MATERIAL PROVIDED>
---+---
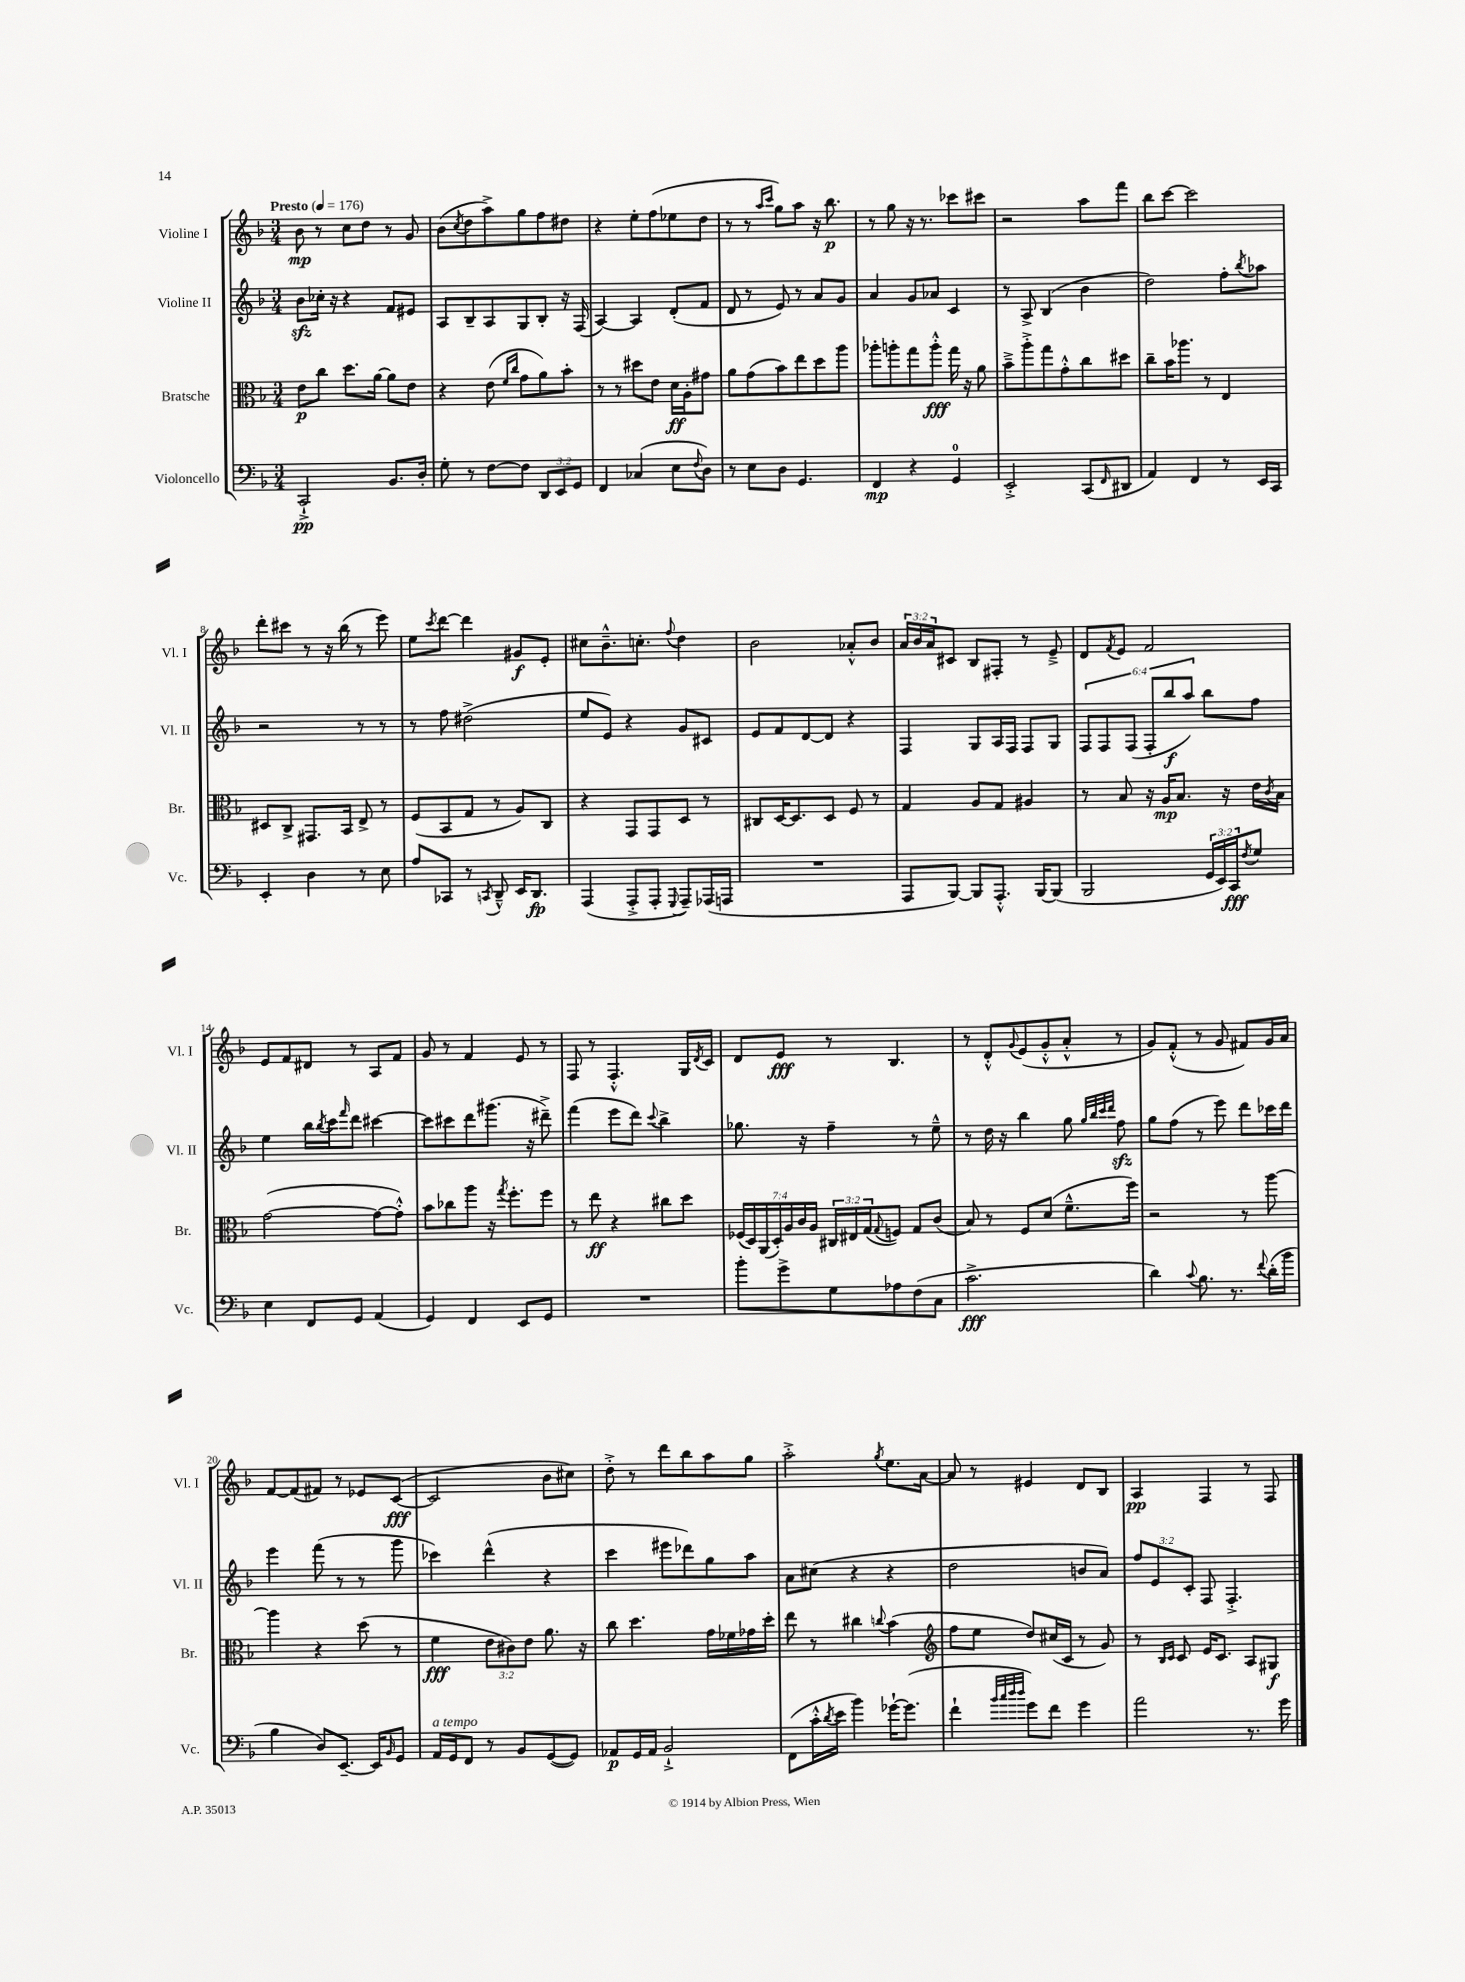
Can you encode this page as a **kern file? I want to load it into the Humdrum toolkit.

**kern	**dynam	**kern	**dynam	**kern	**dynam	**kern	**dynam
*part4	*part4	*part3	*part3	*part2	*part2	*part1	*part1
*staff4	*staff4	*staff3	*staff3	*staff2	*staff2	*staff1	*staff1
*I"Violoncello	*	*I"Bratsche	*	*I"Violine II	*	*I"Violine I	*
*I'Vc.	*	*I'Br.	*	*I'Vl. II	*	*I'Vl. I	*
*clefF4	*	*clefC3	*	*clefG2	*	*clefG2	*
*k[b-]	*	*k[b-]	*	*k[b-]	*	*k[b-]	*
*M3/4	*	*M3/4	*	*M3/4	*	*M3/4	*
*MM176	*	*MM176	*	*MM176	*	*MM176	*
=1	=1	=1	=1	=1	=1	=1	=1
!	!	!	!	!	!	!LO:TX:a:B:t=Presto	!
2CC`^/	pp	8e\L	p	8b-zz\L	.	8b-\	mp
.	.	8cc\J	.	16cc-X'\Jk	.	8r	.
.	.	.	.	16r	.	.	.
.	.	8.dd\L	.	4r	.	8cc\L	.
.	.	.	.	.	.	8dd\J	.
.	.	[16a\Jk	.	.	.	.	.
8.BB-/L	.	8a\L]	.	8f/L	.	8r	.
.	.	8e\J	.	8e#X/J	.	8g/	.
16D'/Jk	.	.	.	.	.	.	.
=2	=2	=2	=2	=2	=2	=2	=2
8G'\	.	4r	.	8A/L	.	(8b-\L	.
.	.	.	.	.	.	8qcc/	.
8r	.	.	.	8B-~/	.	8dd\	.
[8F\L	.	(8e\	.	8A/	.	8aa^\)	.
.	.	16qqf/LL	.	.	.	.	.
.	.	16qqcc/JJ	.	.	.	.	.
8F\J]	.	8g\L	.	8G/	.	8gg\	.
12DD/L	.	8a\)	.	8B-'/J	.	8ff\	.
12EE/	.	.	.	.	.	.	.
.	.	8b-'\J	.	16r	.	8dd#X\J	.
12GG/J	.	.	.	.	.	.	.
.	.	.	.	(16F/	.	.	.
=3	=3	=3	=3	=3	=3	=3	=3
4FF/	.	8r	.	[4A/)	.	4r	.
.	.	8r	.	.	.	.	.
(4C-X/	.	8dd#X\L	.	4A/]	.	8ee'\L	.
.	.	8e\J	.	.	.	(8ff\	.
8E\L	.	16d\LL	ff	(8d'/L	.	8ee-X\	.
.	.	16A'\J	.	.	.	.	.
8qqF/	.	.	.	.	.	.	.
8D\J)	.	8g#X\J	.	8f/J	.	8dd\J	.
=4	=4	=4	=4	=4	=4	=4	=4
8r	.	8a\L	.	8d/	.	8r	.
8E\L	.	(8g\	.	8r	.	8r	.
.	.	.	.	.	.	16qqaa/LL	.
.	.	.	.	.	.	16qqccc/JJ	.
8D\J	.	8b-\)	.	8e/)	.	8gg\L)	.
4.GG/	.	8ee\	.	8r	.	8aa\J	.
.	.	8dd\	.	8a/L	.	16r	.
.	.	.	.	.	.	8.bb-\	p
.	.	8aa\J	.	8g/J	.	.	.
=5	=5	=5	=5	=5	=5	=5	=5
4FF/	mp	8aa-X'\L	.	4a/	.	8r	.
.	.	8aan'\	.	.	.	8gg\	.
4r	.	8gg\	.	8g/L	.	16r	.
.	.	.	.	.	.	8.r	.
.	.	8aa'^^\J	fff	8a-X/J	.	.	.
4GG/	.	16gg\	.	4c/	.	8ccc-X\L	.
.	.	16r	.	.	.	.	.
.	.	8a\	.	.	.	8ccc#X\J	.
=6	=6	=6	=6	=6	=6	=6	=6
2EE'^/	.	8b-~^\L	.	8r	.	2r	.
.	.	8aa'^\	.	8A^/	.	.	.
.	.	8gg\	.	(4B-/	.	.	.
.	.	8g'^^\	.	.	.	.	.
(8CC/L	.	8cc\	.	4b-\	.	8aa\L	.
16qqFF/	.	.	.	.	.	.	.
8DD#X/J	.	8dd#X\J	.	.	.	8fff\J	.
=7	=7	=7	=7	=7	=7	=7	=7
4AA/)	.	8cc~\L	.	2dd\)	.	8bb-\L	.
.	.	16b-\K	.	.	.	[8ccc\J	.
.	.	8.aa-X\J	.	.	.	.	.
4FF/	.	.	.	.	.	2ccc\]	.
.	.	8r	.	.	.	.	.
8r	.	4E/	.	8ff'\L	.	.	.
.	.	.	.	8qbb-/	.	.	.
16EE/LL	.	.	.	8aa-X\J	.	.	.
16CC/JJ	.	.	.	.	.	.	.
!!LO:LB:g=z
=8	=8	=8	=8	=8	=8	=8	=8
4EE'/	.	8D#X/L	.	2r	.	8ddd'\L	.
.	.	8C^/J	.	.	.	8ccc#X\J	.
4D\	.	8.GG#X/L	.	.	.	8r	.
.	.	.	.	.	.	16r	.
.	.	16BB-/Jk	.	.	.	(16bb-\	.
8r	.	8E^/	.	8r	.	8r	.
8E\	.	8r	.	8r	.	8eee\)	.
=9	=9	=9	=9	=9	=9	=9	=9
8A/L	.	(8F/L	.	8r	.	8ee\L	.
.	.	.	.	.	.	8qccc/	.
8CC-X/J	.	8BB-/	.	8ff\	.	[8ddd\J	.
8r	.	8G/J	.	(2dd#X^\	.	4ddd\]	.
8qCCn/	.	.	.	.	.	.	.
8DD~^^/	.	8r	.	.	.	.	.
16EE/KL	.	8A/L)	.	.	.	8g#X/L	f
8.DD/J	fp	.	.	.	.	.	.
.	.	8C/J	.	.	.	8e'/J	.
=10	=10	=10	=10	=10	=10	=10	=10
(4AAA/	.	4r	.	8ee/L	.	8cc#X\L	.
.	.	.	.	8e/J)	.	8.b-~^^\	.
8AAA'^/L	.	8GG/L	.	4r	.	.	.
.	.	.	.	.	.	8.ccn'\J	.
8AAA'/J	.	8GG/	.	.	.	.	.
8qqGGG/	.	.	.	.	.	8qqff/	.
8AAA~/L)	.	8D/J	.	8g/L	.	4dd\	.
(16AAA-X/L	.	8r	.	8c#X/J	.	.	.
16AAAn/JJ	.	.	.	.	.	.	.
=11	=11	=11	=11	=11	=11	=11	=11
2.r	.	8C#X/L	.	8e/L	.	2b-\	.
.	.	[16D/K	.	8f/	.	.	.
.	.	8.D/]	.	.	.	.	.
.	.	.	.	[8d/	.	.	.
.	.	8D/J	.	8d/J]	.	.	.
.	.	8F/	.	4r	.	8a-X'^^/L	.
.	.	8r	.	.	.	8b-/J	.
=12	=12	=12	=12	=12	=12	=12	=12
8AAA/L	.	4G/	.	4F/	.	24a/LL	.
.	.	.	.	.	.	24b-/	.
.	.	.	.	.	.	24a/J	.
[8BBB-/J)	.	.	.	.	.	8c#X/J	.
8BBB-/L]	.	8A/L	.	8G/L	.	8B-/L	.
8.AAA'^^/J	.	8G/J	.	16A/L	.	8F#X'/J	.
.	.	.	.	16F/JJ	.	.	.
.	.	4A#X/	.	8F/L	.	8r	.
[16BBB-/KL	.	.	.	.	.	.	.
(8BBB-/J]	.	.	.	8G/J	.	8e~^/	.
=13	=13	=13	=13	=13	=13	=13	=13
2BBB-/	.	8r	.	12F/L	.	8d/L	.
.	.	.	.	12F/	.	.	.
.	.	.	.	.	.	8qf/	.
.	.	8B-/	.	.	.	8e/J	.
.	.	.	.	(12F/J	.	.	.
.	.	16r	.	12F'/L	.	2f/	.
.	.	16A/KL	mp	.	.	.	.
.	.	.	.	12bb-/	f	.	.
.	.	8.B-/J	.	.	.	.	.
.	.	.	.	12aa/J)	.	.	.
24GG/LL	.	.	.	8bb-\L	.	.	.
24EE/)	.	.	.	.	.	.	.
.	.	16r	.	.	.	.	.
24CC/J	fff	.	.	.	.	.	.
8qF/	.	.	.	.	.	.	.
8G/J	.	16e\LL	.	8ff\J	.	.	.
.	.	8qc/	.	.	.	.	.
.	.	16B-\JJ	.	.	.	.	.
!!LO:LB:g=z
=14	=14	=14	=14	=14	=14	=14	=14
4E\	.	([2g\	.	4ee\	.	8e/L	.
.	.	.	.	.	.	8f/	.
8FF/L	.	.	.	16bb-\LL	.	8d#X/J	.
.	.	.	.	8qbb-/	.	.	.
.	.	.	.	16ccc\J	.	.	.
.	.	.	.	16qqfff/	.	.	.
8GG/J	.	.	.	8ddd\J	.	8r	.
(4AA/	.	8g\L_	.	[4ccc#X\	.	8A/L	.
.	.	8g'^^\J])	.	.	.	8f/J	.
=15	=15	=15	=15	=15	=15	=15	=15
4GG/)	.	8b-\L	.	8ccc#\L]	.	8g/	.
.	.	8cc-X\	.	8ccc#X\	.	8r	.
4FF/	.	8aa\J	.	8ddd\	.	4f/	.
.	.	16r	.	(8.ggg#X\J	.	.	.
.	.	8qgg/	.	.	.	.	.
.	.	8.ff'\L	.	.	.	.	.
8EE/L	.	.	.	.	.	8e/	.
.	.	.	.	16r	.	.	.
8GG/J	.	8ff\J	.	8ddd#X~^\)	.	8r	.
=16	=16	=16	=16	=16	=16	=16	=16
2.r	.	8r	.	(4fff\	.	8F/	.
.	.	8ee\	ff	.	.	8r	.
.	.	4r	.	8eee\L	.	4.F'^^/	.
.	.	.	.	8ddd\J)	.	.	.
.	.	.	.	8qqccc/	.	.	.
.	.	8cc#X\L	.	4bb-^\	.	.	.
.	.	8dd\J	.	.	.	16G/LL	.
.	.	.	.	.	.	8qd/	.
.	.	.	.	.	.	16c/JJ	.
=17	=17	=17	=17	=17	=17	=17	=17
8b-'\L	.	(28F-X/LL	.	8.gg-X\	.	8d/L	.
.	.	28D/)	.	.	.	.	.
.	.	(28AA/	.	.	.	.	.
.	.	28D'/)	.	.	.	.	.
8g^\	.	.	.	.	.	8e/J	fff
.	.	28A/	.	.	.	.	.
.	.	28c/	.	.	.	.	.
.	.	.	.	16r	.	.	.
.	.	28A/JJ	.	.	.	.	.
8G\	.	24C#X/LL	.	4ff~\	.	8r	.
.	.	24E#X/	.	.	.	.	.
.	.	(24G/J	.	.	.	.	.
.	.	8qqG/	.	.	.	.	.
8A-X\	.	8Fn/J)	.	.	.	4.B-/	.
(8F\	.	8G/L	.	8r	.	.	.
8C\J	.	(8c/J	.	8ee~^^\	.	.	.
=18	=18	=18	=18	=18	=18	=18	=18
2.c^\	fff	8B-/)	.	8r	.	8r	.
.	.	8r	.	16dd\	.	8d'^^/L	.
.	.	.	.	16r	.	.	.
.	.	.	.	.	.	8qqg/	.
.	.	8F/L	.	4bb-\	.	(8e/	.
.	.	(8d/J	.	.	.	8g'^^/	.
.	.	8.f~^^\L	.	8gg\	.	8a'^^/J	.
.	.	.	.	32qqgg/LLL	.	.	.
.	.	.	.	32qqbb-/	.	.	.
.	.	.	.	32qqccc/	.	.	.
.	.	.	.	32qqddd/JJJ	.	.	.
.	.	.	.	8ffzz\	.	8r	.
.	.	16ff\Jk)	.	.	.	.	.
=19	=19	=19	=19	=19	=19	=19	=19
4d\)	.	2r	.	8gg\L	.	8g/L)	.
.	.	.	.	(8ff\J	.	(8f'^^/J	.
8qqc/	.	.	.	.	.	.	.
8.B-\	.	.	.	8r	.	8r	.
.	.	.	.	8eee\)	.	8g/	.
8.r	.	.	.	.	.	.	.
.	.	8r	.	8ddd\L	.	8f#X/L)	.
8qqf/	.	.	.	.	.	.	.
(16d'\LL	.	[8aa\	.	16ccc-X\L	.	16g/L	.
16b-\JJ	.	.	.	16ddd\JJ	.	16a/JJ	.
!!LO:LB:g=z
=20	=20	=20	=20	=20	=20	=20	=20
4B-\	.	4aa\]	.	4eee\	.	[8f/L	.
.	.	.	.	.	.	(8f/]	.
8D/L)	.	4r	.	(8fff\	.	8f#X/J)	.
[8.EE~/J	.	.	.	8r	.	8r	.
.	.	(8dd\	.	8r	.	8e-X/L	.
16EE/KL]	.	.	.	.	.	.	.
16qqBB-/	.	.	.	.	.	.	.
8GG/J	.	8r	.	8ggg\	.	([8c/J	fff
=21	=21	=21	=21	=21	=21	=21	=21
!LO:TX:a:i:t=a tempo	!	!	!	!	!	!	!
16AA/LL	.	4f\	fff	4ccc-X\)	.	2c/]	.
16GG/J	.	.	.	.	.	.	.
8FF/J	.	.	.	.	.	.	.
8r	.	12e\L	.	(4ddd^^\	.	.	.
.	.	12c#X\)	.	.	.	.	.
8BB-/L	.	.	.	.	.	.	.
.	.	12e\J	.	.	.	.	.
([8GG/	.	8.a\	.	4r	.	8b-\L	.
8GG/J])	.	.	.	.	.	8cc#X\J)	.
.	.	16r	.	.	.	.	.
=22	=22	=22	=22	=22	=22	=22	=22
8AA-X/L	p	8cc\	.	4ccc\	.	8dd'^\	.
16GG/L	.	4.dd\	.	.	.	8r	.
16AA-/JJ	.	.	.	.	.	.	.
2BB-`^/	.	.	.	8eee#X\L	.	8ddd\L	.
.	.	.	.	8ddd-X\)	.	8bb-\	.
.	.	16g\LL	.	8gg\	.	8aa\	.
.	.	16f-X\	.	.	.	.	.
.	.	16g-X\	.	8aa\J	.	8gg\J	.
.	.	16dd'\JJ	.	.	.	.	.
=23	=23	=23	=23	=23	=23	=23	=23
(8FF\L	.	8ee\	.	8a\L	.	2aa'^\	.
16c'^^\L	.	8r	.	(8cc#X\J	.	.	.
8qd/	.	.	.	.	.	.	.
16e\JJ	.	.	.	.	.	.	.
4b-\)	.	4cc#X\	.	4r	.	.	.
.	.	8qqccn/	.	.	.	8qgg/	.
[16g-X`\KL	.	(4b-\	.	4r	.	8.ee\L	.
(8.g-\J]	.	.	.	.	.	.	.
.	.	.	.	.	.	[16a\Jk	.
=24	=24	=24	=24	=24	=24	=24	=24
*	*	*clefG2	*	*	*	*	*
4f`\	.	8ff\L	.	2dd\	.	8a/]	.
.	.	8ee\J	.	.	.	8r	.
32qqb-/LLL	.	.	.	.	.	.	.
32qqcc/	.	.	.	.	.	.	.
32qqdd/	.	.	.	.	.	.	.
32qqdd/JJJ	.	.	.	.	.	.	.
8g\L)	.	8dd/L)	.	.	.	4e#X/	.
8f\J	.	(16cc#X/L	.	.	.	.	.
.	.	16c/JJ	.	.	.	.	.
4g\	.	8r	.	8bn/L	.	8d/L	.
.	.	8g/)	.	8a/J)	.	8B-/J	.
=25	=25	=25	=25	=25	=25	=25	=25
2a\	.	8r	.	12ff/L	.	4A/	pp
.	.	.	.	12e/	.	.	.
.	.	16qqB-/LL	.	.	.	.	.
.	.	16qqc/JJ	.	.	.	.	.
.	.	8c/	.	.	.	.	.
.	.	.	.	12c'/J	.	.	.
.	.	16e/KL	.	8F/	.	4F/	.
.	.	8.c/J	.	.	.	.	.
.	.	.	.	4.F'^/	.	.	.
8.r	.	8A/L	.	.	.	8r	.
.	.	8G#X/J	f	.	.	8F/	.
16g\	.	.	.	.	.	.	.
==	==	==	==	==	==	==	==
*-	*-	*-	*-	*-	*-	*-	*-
---+---
TASK TO COMPLETE>
Please collect every line of the material above that contains the string "kern". Case counts.

SOLUTION BELOW>
Can you encode this page as a **kern file? I want to load it into the Humdrum toolkit.
**kern	**dynam	**kern	**dynam	**kern	**dynam	**kern	**dynam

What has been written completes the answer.